## MATERIAL PROPORCIONADO:
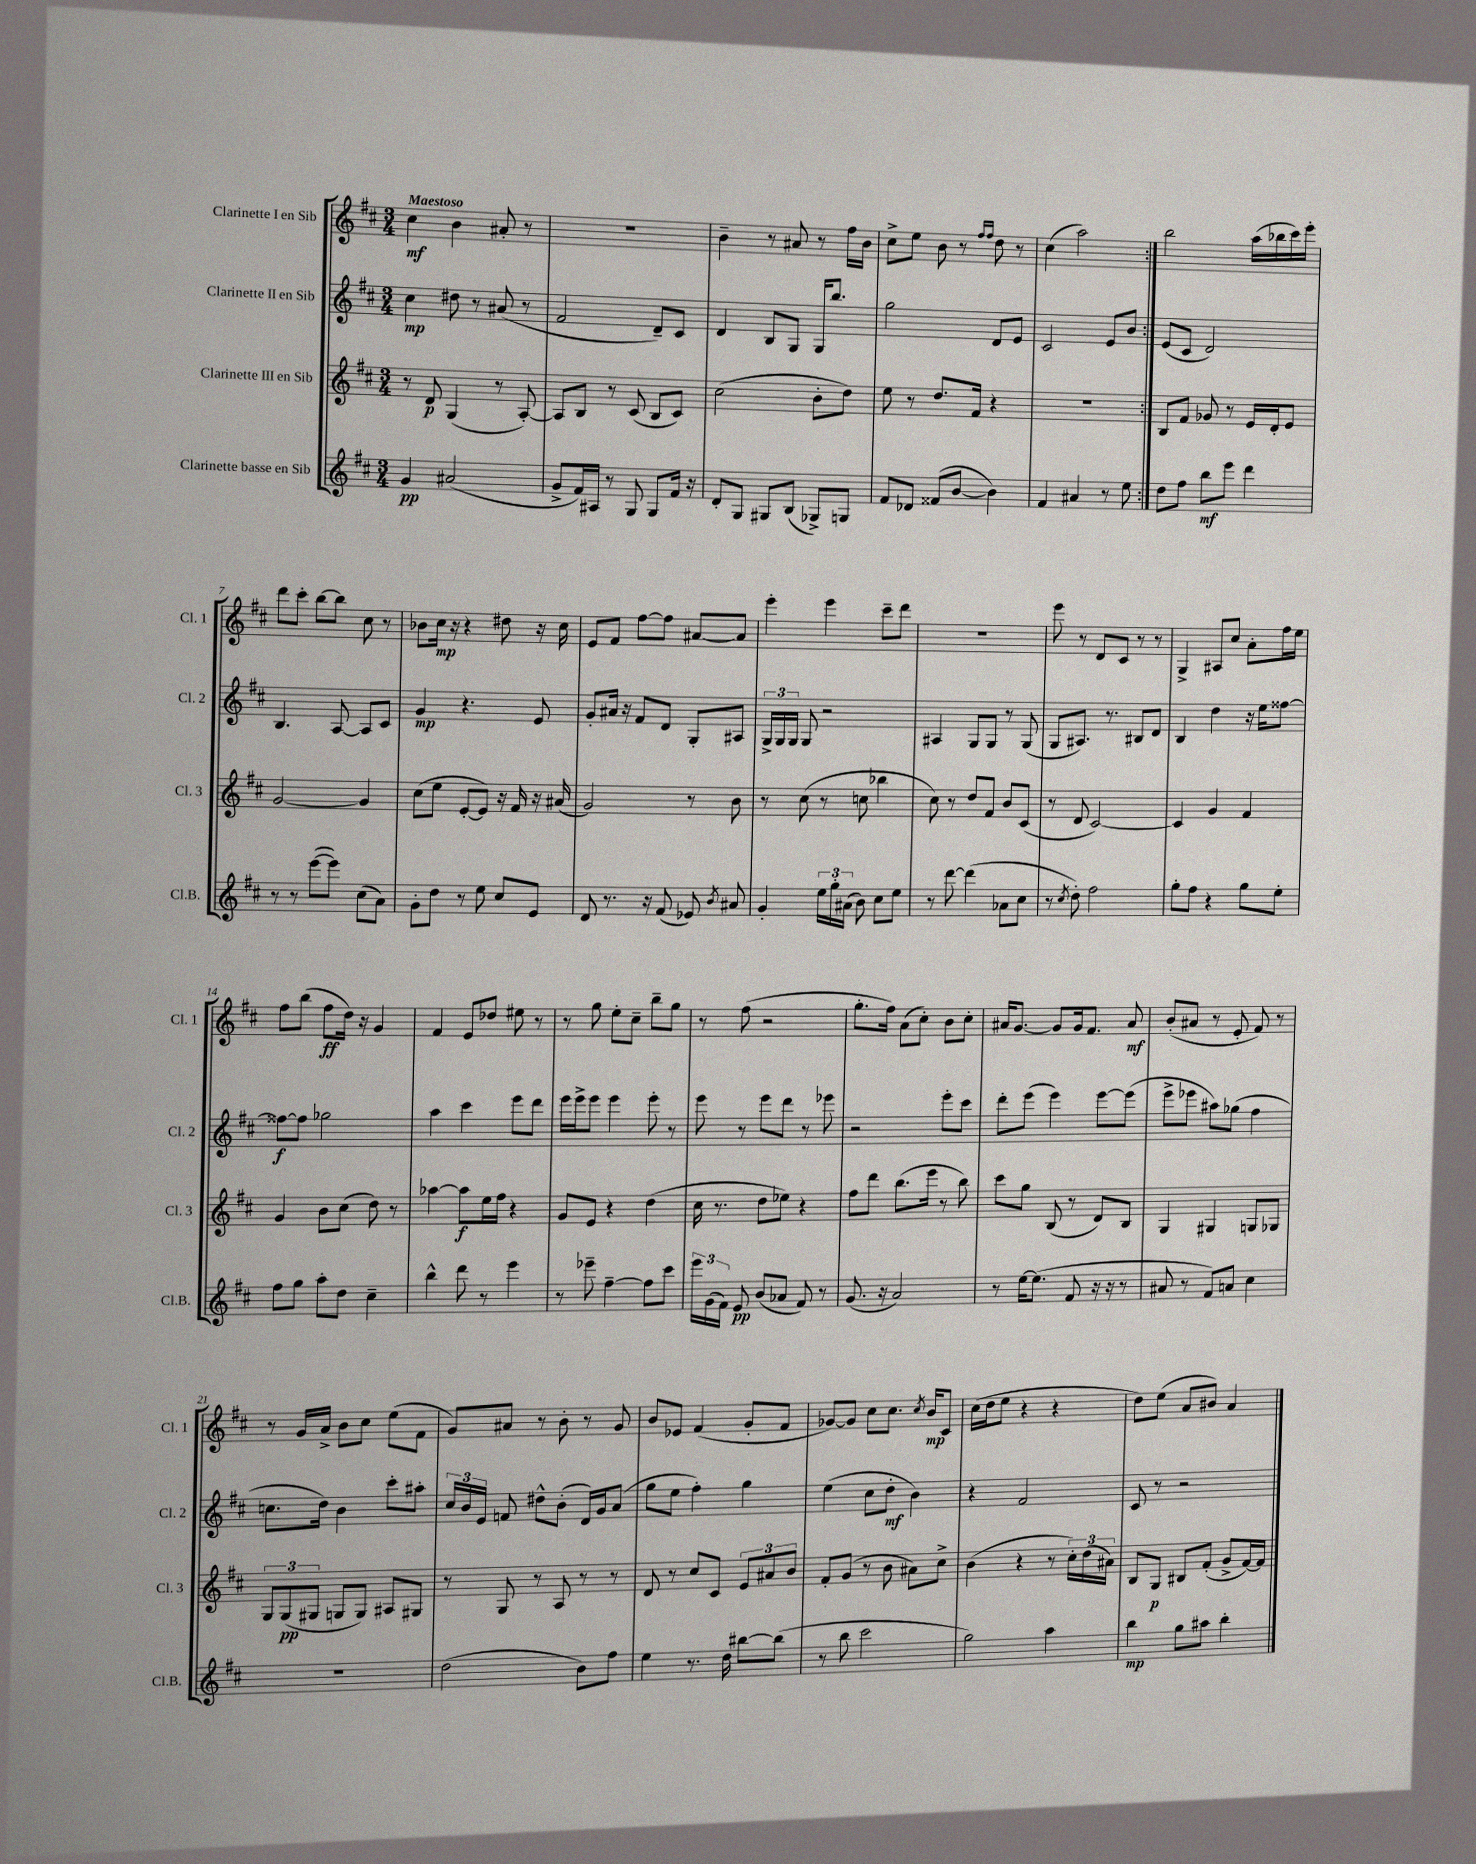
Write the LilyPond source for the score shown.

<<
\new StaffGroup <<
\new Staff = "s0" \with { instrumentName = "Clarinette I en Sib" shortInstrumentName = "Cl. 1" } {
    \clef treble \key d \major \numericTimeSignature \time 3/4 \tempo "Maestoso"
    \autoBeamOff \repeat volta 2 { cis''4\mf b'4 ais'8-. r8 |
    R2. |
    b'4-- r8 ais'8 r8 fis''16[ b'16] |
    cis''8[-> e''8] b'8 r8 \grace { fis''16[ fis''16] } d''8 r8 |
    cis''4( a''2) | }
    b''2 a''16[( bes''16 cis'''16) e'''16]-. |
    d'''8[ cis'''8]-. b''8[~ b''8] cis''8 r8 |
    bes'8[ cis''16]\mp r16 r4 dis''8 r16 cis''16 |
    e'8[ fis'8] fis''8[~ fis''8] ais'8[~ ais'8] |
    e'''4-. e'''4 cis'''8[-- d'''8] |
    R2. |
    e'''8 r8 d'8[ cis'8] r8 r8 |
    g4-> ais8[ cis''8] a'8[-. fis''16 e''16] |
    fis''8[ b''8]( fis''8[\ff d''16]) r16 g'4 |
    fis'4 e'8[ des''8] eis''8 r8 |
    r8 g''8 e''8[-. cis''8]-- b''8[-- g''8] |
    r8 fis''8( r2 |
    g''8.[-. fis''16]) a'8[( cis''8]-.) b'8[ cis''8]-. |
    ais'16[ g'8.]~ g'8[ g'16 fis'8.] ais'8\mf |
    b'8[-.( ais'8] r8 e'8-. fis'8) r8 |
    r8 g'16[ a'16]-> b'8[ cis''8] e''8[( fis'8] |
    g'8[) ais'8] r8 b'8-. r8 g'8 |
    b'8[ ees'8] fis'4( g'8[-. fis'8] |
    ges'8[~) ges'8] cis''8[ cis''8.] \acciaccatura { cis''8 } b'16[\mp cis'8] |
    cis''16[( d''16 e''8] r4 r4 |
    d''8[) e''8]( a'8[ bis'8]) a'4 \bar "|." |
}
\new Staff = "s1" \with { instrumentName = "Clarinette II en Sib" shortInstrumentName = "Cl. 2" } {
    \clef treble \key d \major \numericTimeSignature \time 3/4
    \autoBeamOff \repeat volta 2 { cis''4\mp dis''8 r8 ais'8( r8 |
    fis'2 d'8[--) cis'8] |
    d'4 b8[ g8] g16[ b''8.] |
    g''2 d'8[ e'8] |
    cis'2 e'8[ b'8] | }
    e'8[( cis'8] d'2) |
    b4. a8~ a8[ cis'8] |
    g'4\mp r4. e'8 |
    g'8[-. ais'16] r16 fis'8[ d'8] g8[-. ais8] |
    \tuplet 3/2 { g16[-> g16 g16] } g8 r2 |
    ais4 g8[ g8] r8 g8( |
    g8[ ais8.]) r8. bis8[ d'8] |
    b4 d''4 r16 e''16[ fisis''8]~ |
    fisis''8[~\f fisis''8] ges''2 |
    a''4 cis'''4 e'''8[ d'''8] |
    e'''16[ e'''16-> e'''8] e'''4 e'''8-. r8 |
    e'''8 r8 e'''8[ d'''8] r8 ees'''8 |
    r2 e'''8[-. cis'''8] |
    d'''8[-. e'''8]( e'''4) e'''8[~ e'''8]( |
    e'''8[-> ees'''8] ais''8[) ges''8]( fis''4 |
    c''8.[ d''16]) b'4 cis'''8[-. ais''8]-. |
    \tuplet 3/2 { cis''16[ b'16 e'16] } f'8 dis''8[-^ b'8]-.( d'16[) g'16 a'8]( |
    g''8[ e''8] fis''4-.) g''4 |
    e''4( cis''8[ d''8]-.\mf b'4) |
    r4 fis'2 |
    cis'8 r8 r2 \bar "|." |
}
\new Staff = "s2" \with { instrumentName = "Clarinette III en Sib" shortInstrumentName = "Cl. 3" } {
    \clef treble \key d \major \numericTimeSignature \time 3/4
    \autoBeamOff \repeat volta 2 { r8 d'8\p g4( r8 a8~-.) |
    a8[ b8] r8 cis'8( b8[ cis'8]) |
    cis''2( b'8[-. d''8]) |
    e''8 r8 d''8.[ fis'16] r4 |
    R2. | }
    b8[ fis'8] ges'8 r8 e'16[ d'16-. e'8] |
    g'2~ g'4 |
    cis''8[( e''8] e'8[~-. e'8]) r16 fis'16 r16 ais'16( |
    g'2) r8 b'8 |
    r8 cis''8( r8 c''8 bes''4 |
    cis''8) r8 d''8[ fis'8] b'8[ cis'8]( |
    r8 d'8 cis'2~) |
    cis'4 g'4 fis'4 |
    g'4 b'8[ cis''8]( d''8) r8 |
    aes''4~ aes''8[\f e''16 fis''16] r4 |
    g'8[ e'8] r4 d''4( |
    cis''16 r8. d''8[ ees''8]) r4 |
    fis''8[ d'''8] b''8.[( e'''16] r8 b''8) |
    cis'''8[ g''8] b8( r8 d'8[) b8] |
    g4 gis4 g8[ ges8] |
    \tuplet 3/2 { g8[ g8\pp( gis8] } g8[ g8]) ais8[ gis8] |
    r8 g8 r8 a8 r8 r8 |
    d'8 r8 cis''8[ cis'8] \tuplet 3/2 { e'8[ ais'8 b'8] } |
    fis'8[-. g'8]( r8 b'8 ais'8[) cis''8]-> |
    b'4( r4 r8 \tuplet 3/2 { cis''16[-.) d''16( ais'16]) } |
    b8[ g8]\p bis8[ fis'8]-.( g'8[-> fis'16~) fis'16] \bar "|." |
}
\new Staff = "s3" \with { instrumentName = "Clarinette basse en Sib" shortInstrumentName = "Cl.B." } {
    \clef treble \key d \major \numericTimeSignature \time 3/4
    \autoBeamOff \repeat volta 2 { g'4\pp ais'2( |
    g'8[-> fis'16) ais16] r8 g8 g8[ fis'16] r16 |
    d'8[-. g8] gis8[ b8]( ges8[->) g8] |
    fis'8[ des'8] fisis'8[( b'8]~ b'4) |
    fis'4 ais'4 r8 e''8 | }
    d''8[ fis''8] b''8[\mf e'''8] d'''4 |
    r8 r8 e'''8[~( e'''8]) cis''8[( a'8]) |
    g'8[-. d''8] r8 e''8 cis''8[ e'8] |
    d'8 r8. r16 fis'8( ees'8) \acciaccatura { b'8 } ais'8 |
    g'4-. \tuplet 3/2 { e''16[ g''16-. ais'16]( } b'8) cis''8[ e''8] |
    r8 d'''8~ d'''4( aes'8[ cis''8] |
    r8 \acciaccatura { cis''8 } d''8-.) fis''2 |
    g''8[-. fis''8] r4 g''8[ e''8]-. |
    fis''8[ g''8] a''8[-. d''8] cis''4-- |
    b''4-^ d'''8 r8 e'''4 |
    r8 ees'''8-- fis''4~-- fis''8[ cis'''8] |
    \tuplet 3/2 { e'''16[ g'16( fis'16]) } e'8\pp b'8[( aes'8] fis'8) r8 |
    g'8.( r16 a'2) |
    r8 e''16[~ e''8.]( fis'8 r16 r16 r8 |
    ais'8 r8 fis'8[) a'8] cis''4 |
    R2. |
    d''2( b'8[) fis''8] |
    e''4 r8. d''16 bis''8[~ bis''8]( |
    r8 b''8 cis'''2 |
    g''2) a''4 |
    b''4\mp g''8[ ais''8] b''4-. \bar "|." |
}
>>
>>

## TAREA:
Indica cuántas líneas del listado anterior contienen la palabra "volta". Responde únicamente con la cifra.

## RESPUESTA ESCRITA:
4